**Work request**
Write out the records word for word, with no pictures.

Dataset excerpts Start Marker

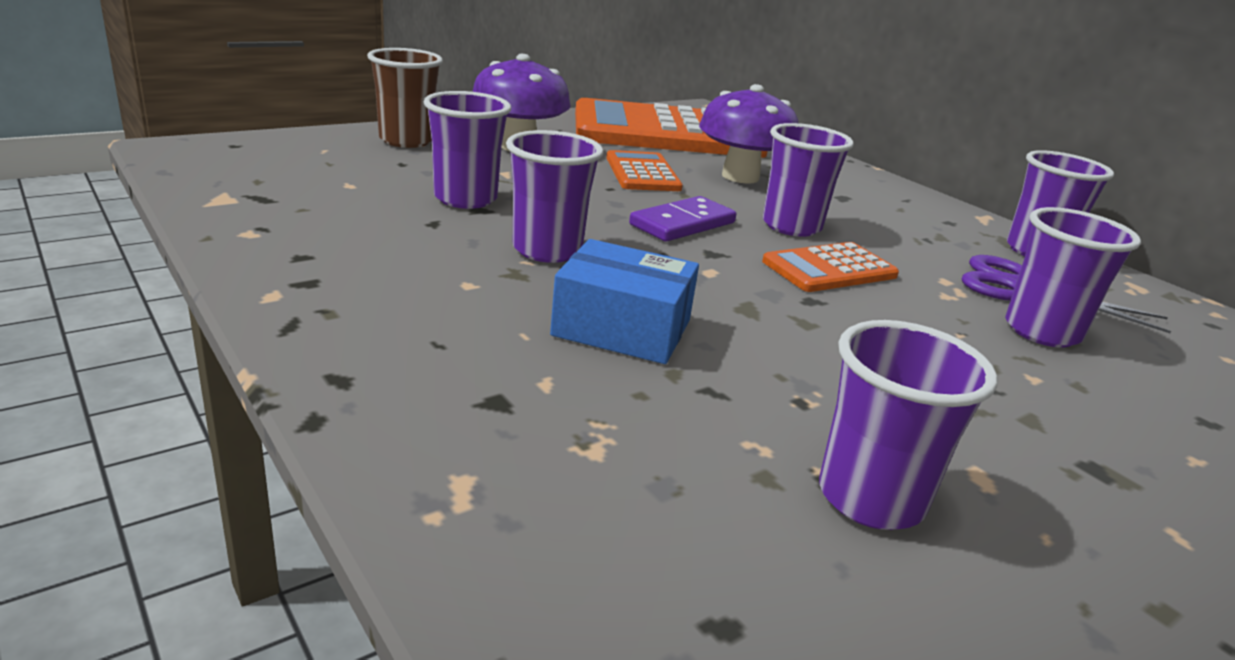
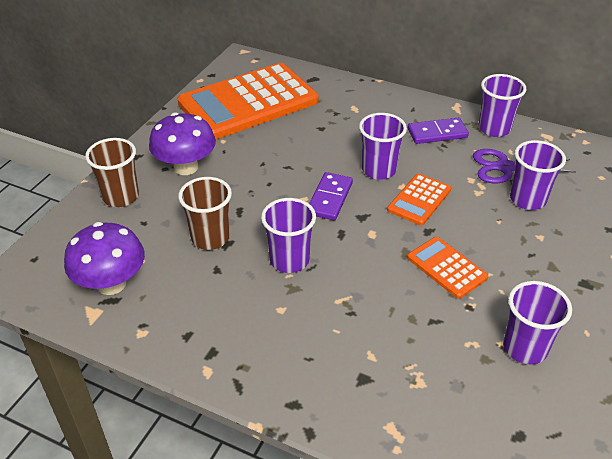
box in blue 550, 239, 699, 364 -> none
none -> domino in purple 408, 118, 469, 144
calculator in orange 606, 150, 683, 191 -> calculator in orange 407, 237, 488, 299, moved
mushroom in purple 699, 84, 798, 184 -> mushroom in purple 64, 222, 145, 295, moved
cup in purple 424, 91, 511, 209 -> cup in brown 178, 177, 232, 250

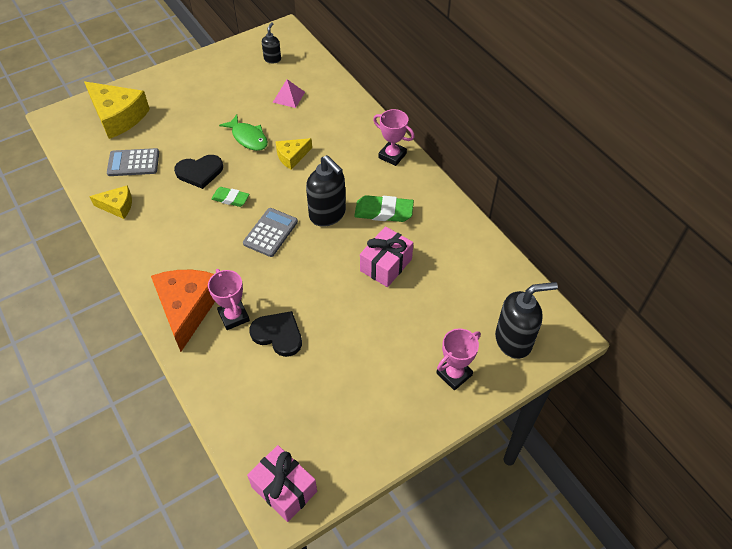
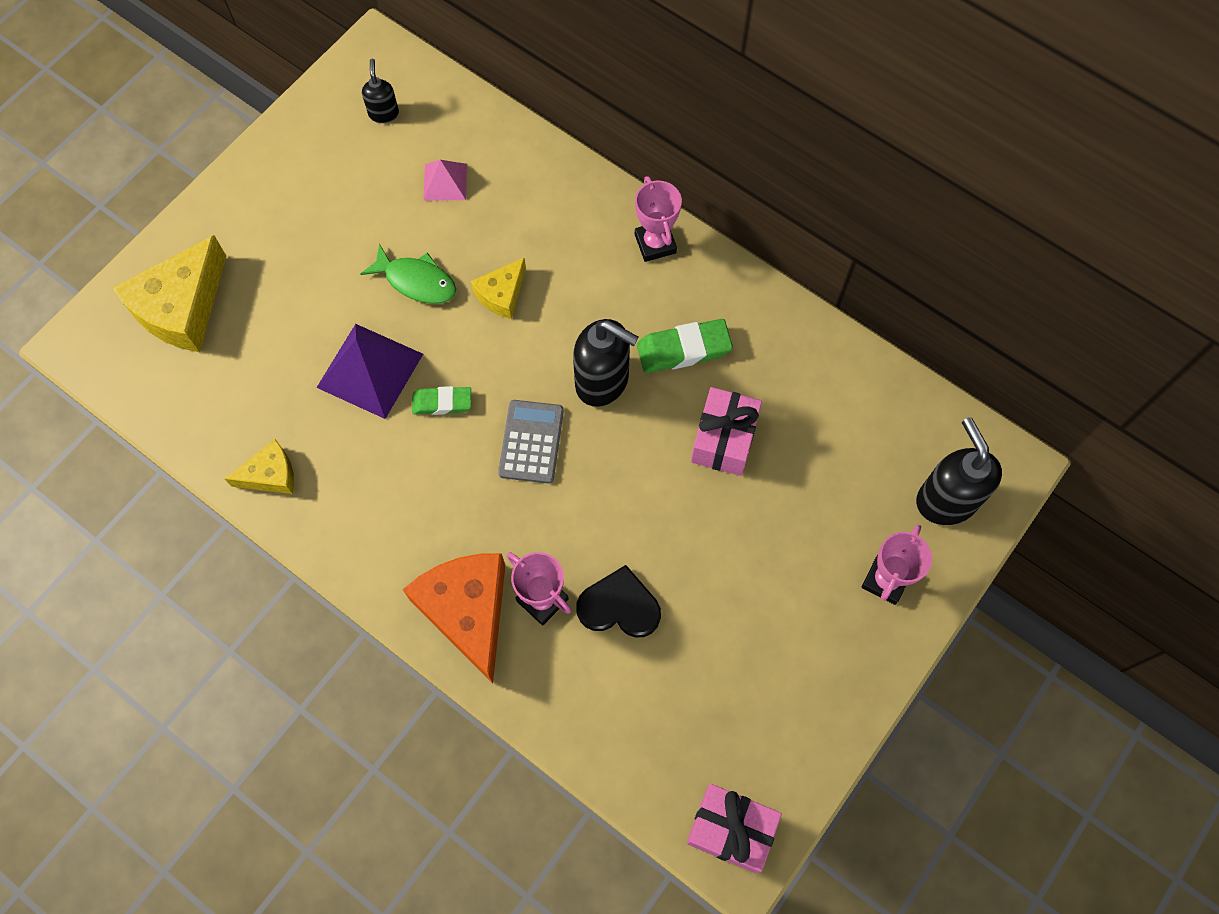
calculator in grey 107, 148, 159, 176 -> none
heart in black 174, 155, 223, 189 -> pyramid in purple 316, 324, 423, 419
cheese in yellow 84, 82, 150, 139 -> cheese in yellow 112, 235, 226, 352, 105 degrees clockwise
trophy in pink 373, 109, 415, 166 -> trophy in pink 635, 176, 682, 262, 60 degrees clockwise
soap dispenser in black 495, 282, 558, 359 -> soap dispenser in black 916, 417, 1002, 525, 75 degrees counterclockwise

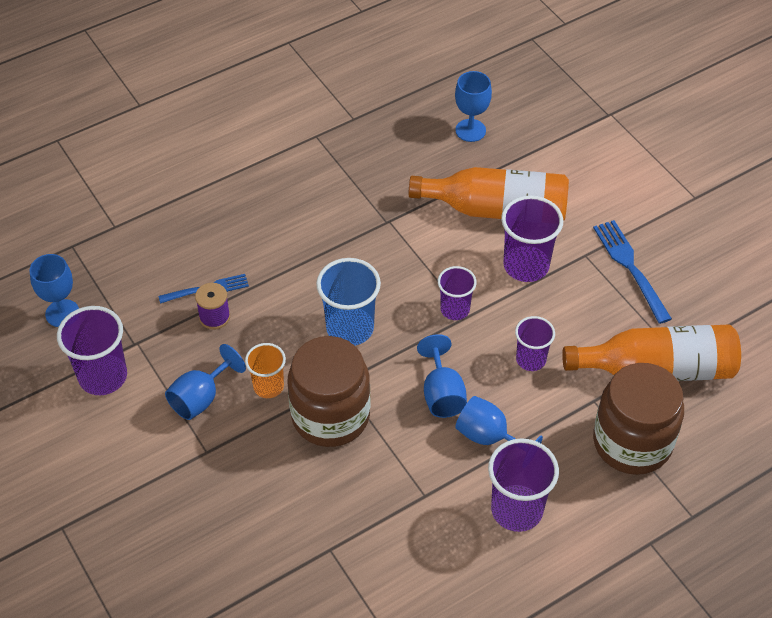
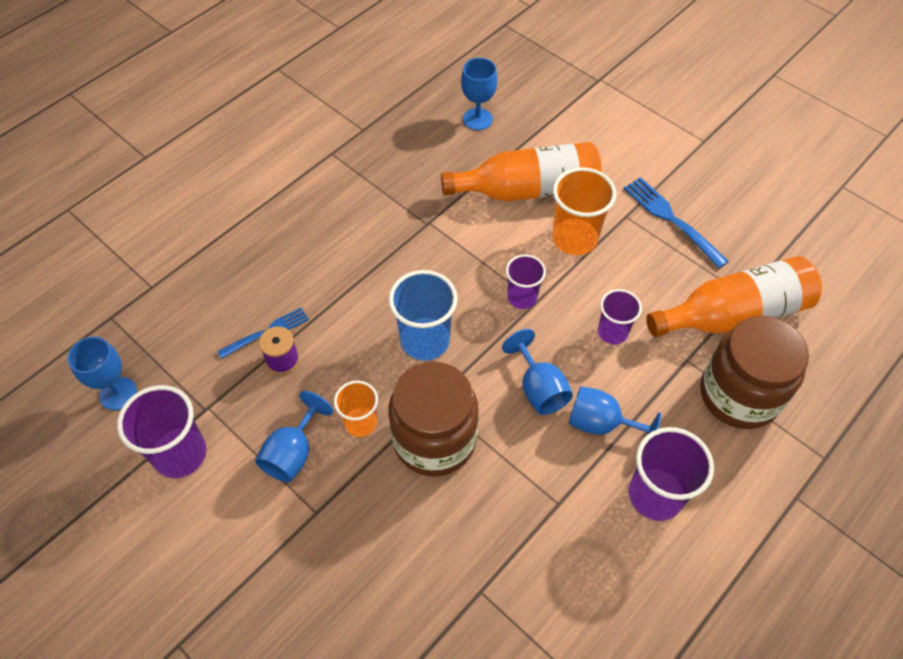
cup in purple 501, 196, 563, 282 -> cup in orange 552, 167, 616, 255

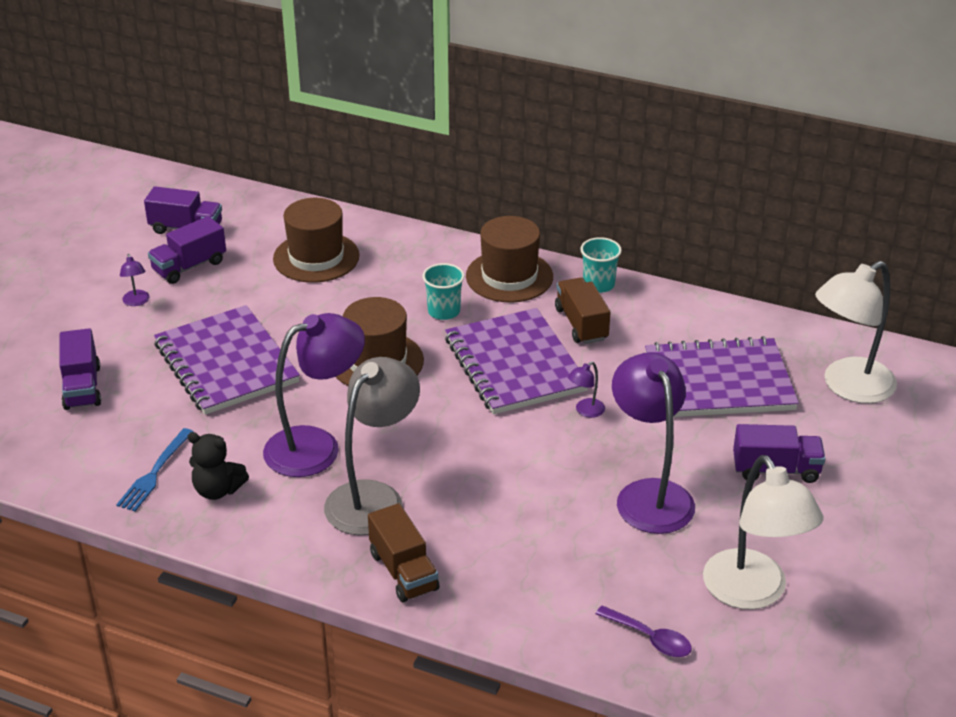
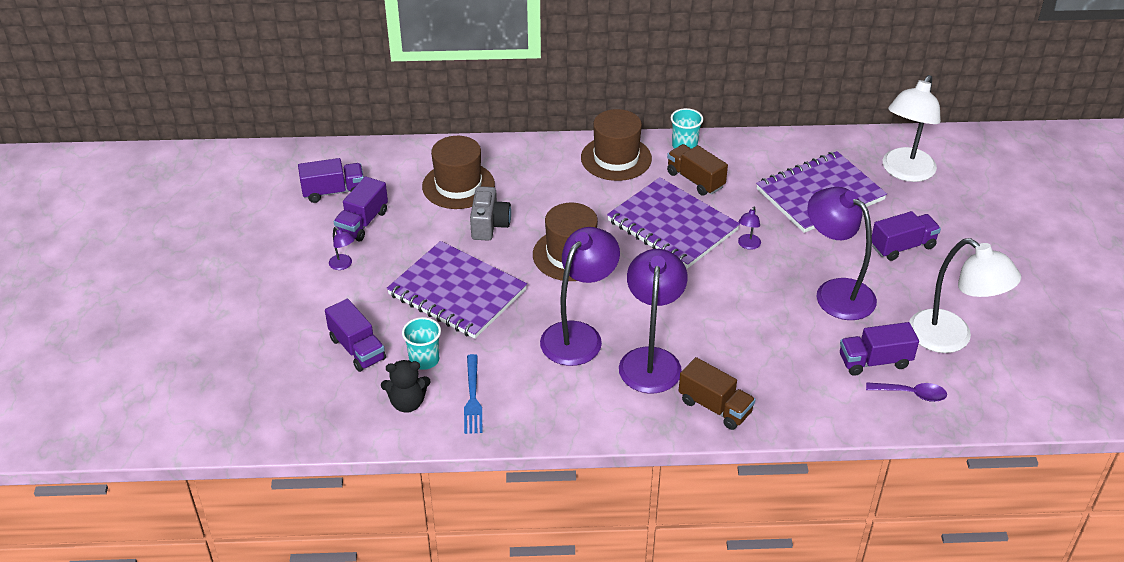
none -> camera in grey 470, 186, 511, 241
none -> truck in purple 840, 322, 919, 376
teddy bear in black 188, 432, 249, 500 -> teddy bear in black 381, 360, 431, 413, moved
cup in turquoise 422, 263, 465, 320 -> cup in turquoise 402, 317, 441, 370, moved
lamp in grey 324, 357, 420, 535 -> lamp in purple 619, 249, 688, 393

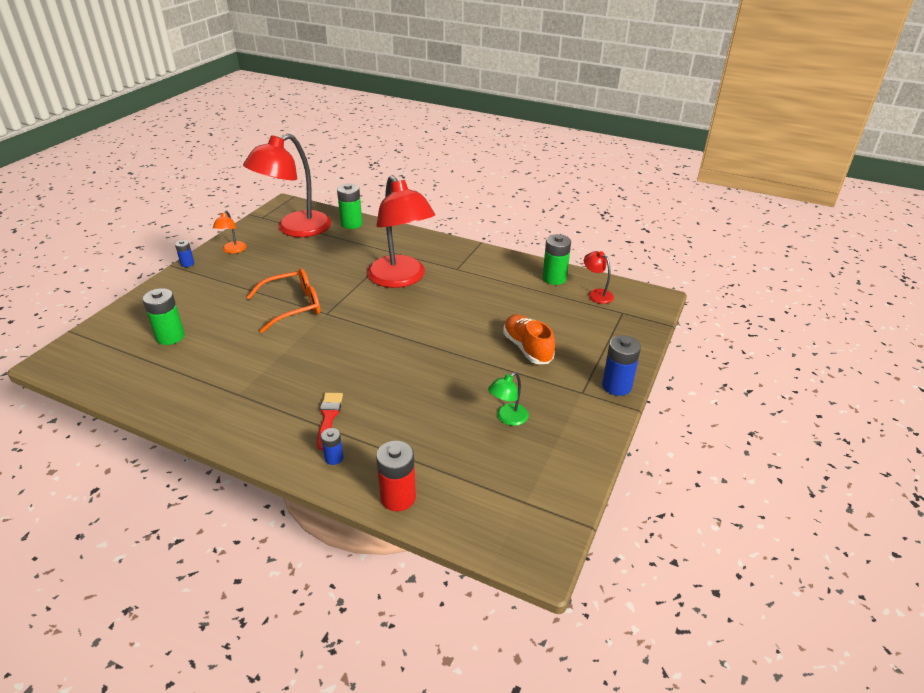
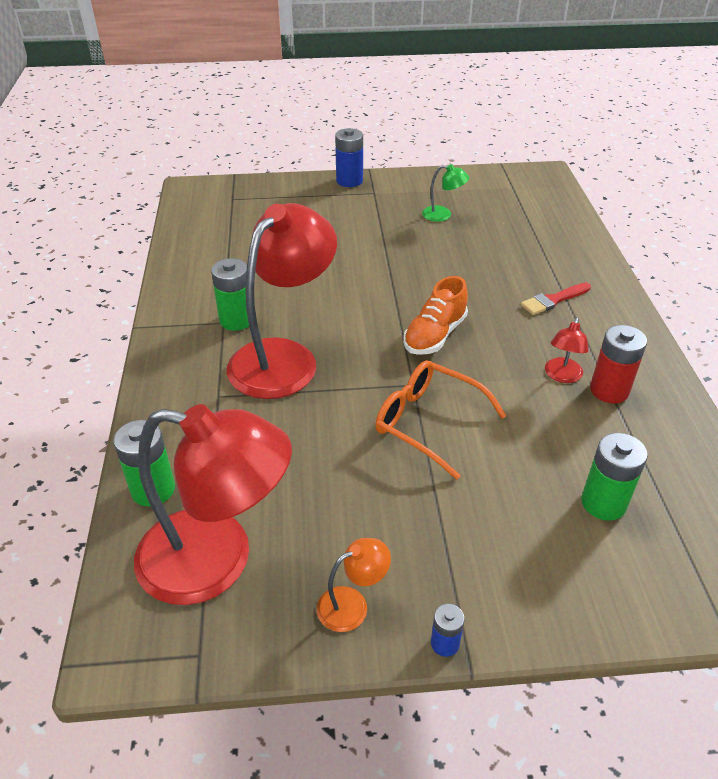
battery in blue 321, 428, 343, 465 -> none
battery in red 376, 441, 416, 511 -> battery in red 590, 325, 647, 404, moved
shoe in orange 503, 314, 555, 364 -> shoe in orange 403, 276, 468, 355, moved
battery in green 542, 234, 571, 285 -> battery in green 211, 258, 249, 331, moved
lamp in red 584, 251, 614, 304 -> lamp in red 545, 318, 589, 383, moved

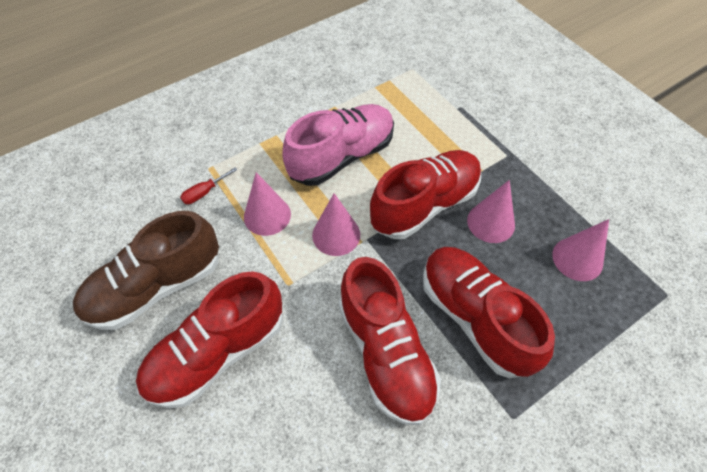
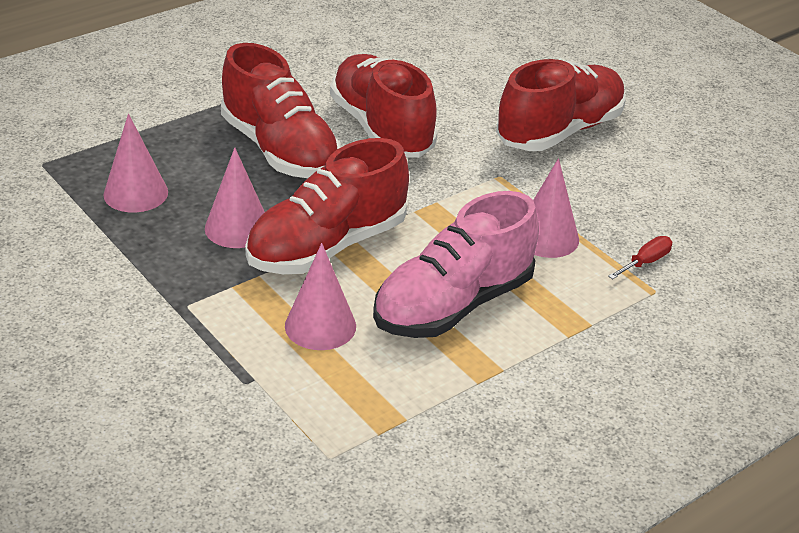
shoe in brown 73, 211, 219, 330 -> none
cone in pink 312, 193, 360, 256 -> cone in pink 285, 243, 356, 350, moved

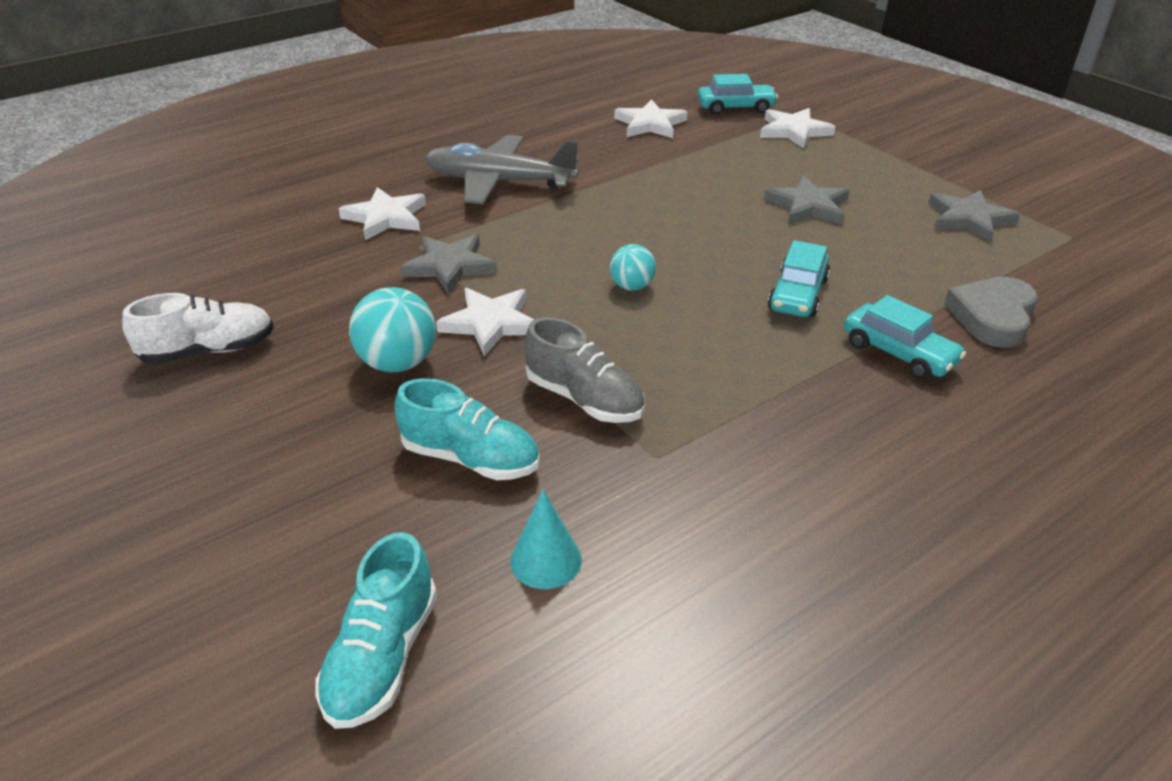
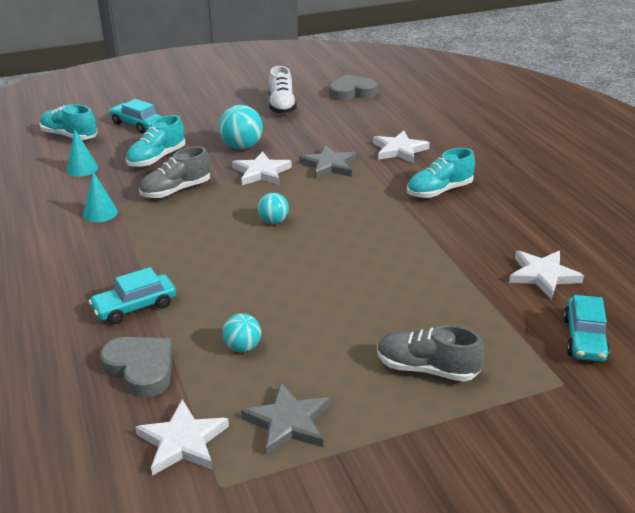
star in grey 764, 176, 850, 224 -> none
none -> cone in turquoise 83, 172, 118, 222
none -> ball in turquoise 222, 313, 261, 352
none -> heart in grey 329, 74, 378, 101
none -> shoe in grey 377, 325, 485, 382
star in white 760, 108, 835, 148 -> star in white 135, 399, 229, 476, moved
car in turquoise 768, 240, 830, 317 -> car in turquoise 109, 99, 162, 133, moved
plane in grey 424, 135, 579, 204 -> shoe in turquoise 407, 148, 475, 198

Dataset excerpts End Marker

**Output for this task**
box in blue 550, 239, 699, 364 -> none
none -> domino in purple 408, 118, 469, 144
calculator in orange 606, 150, 683, 191 -> calculator in orange 407, 237, 488, 299, moved
mushroom in purple 699, 84, 798, 184 -> mushroom in purple 64, 222, 145, 295, moved
cup in purple 424, 91, 511, 209 -> cup in brown 178, 177, 232, 250

calculator in grey 107, 148, 159, 176 -> none
heart in black 174, 155, 223, 189 -> pyramid in purple 316, 324, 423, 419
cheese in yellow 84, 82, 150, 139 -> cheese in yellow 112, 235, 226, 352, 105 degrees clockwise
trophy in pink 373, 109, 415, 166 -> trophy in pink 635, 176, 682, 262, 60 degrees clockwise
soap dispenser in black 495, 282, 558, 359 -> soap dispenser in black 916, 417, 1002, 525, 75 degrees counterclockwise

cup in purple 501, 196, 563, 282 -> cup in orange 552, 167, 616, 255

none -> camera in grey 470, 186, 511, 241
none -> truck in purple 840, 322, 919, 376
teddy bear in black 188, 432, 249, 500 -> teddy bear in black 381, 360, 431, 413, moved
cup in turquoise 422, 263, 465, 320 -> cup in turquoise 402, 317, 441, 370, moved
lamp in grey 324, 357, 420, 535 -> lamp in purple 619, 249, 688, 393

battery in blue 321, 428, 343, 465 -> none
battery in red 376, 441, 416, 511 -> battery in red 590, 325, 647, 404, moved
shoe in orange 503, 314, 555, 364 -> shoe in orange 403, 276, 468, 355, moved
battery in green 542, 234, 571, 285 -> battery in green 211, 258, 249, 331, moved
lamp in red 584, 251, 614, 304 -> lamp in red 545, 318, 589, 383, moved

shoe in brown 73, 211, 219, 330 -> none
cone in pink 312, 193, 360, 256 -> cone in pink 285, 243, 356, 350, moved

star in grey 764, 176, 850, 224 -> none
none -> cone in turquoise 83, 172, 118, 222
none -> ball in turquoise 222, 313, 261, 352
none -> heart in grey 329, 74, 378, 101
none -> shoe in grey 377, 325, 485, 382
star in white 760, 108, 835, 148 -> star in white 135, 399, 229, 476, moved
car in turquoise 768, 240, 830, 317 -> car in turquoise 109, 99, 162, 133, moved
plane in grey 424, 135, 579, 204 -> shoe in turquoise 407, 148, 475, 198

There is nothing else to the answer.